What to produce: Count, please, the lines in the listing below that contain "camera", and reply with the count only.

Recorded information:
--*--
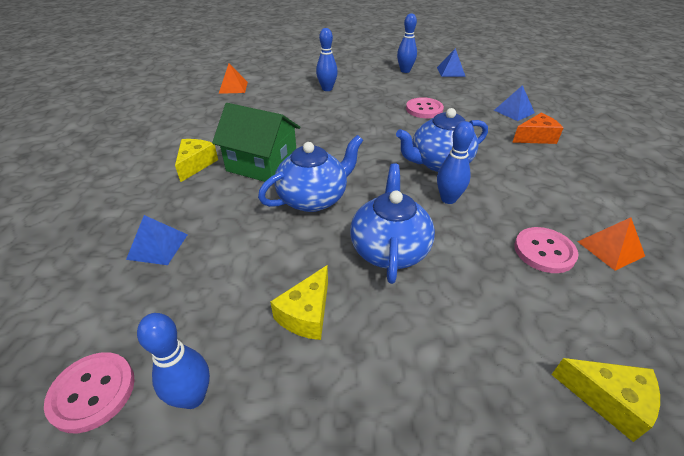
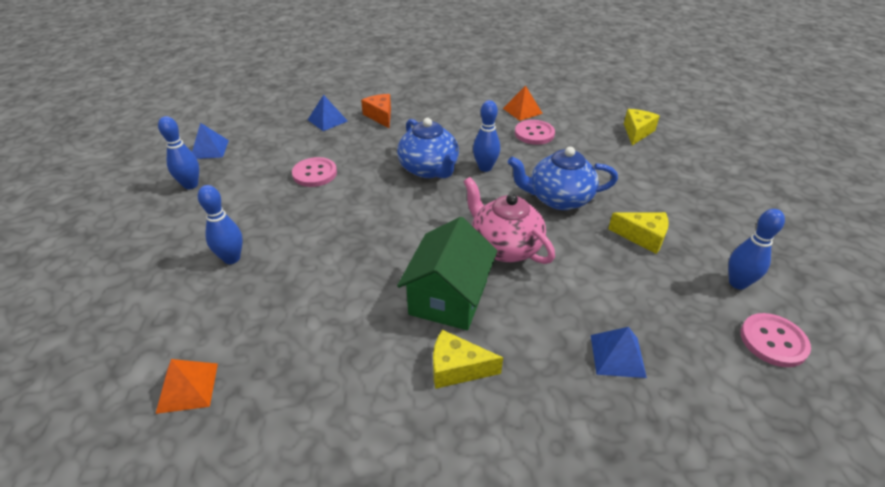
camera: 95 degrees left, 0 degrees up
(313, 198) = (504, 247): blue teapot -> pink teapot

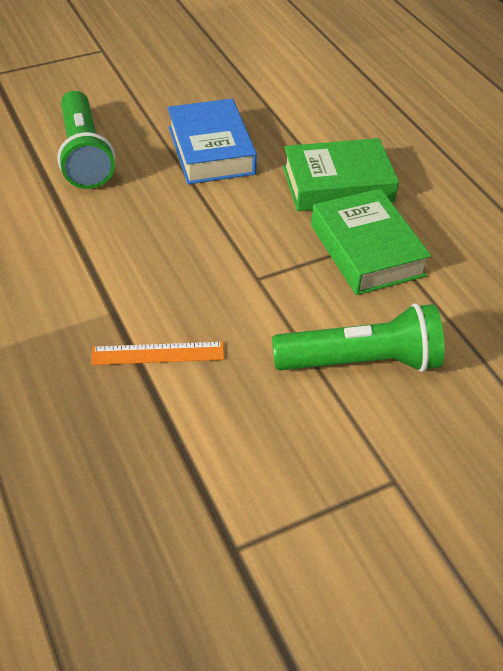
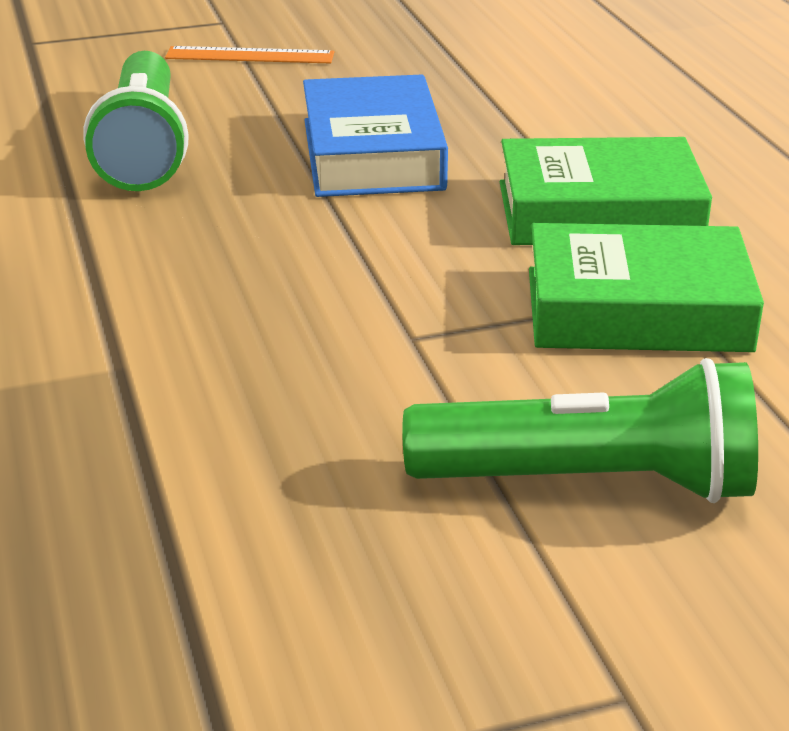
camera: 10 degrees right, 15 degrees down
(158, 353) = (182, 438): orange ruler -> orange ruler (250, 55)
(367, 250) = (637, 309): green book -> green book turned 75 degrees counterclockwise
--*--
Response to this exercise: 2